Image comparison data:
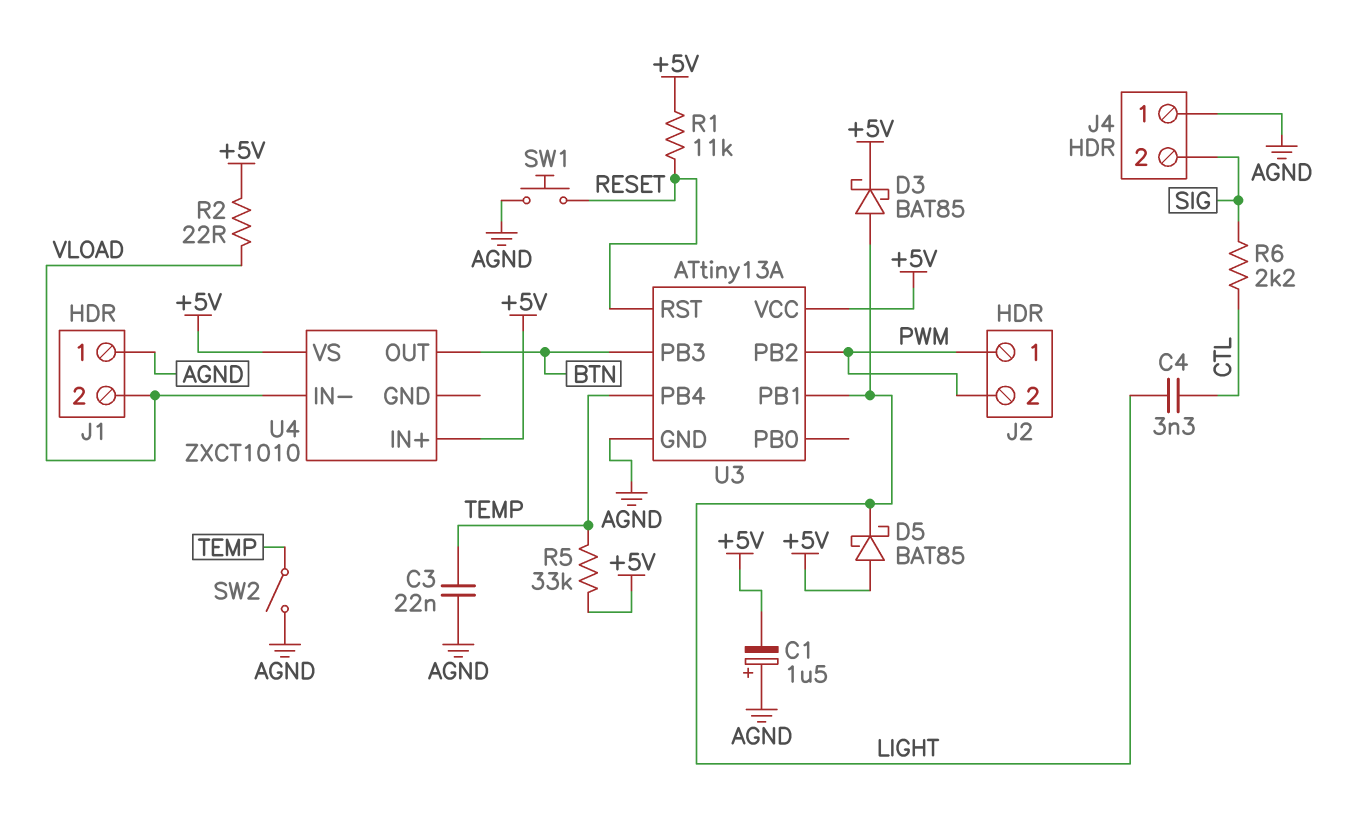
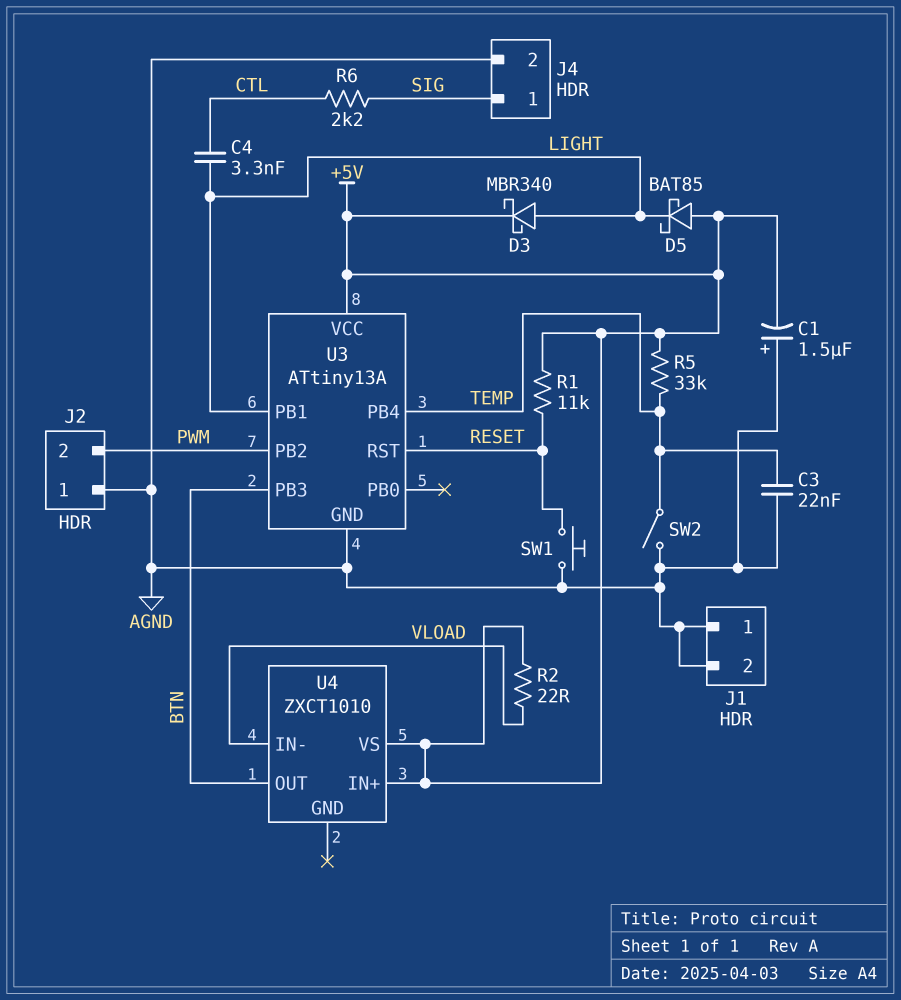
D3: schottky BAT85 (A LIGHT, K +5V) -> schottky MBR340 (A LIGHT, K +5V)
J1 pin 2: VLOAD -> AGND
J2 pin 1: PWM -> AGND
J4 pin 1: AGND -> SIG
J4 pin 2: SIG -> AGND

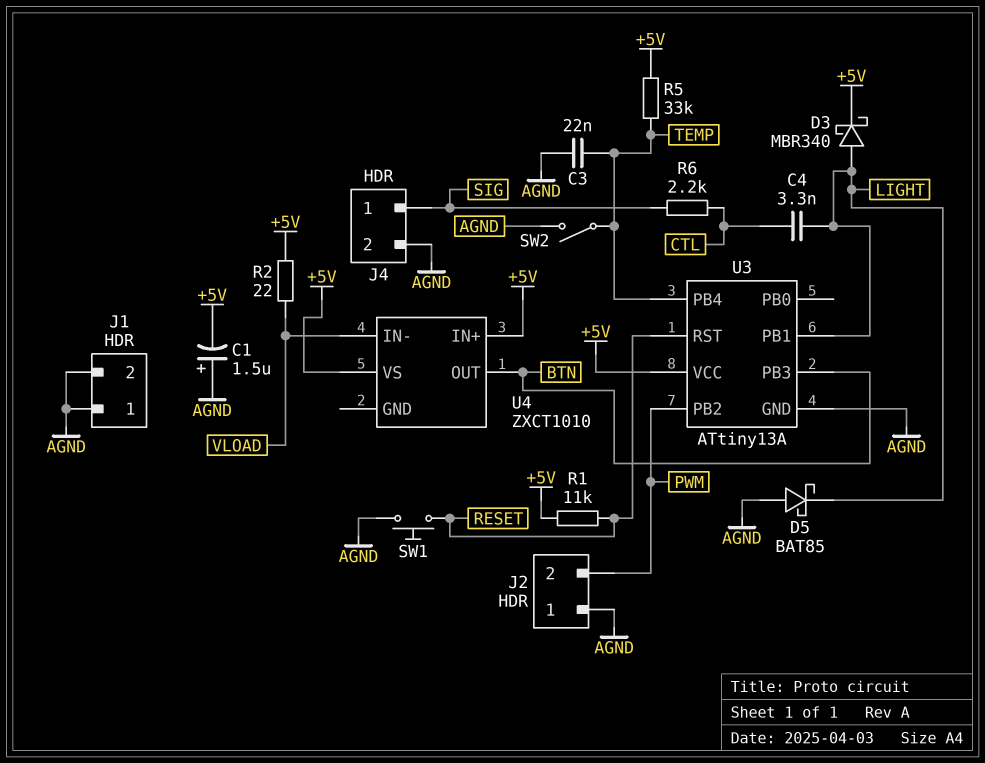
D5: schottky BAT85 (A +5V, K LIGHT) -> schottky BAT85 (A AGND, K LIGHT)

● **PROBLEM TO SOLVE**
Which lines in the records contain the word "LIGHT"? Copy each one.

● **THE ANSWER**
D3: schottky BAT85 (A LIGHT, K +5V) -> schottky MBR340 (A LIGHT, K +5V)
D5: schottky BAT85 (A +5V, K LIGHT) -> schottky BAT85 (A AGND, K LIGHT)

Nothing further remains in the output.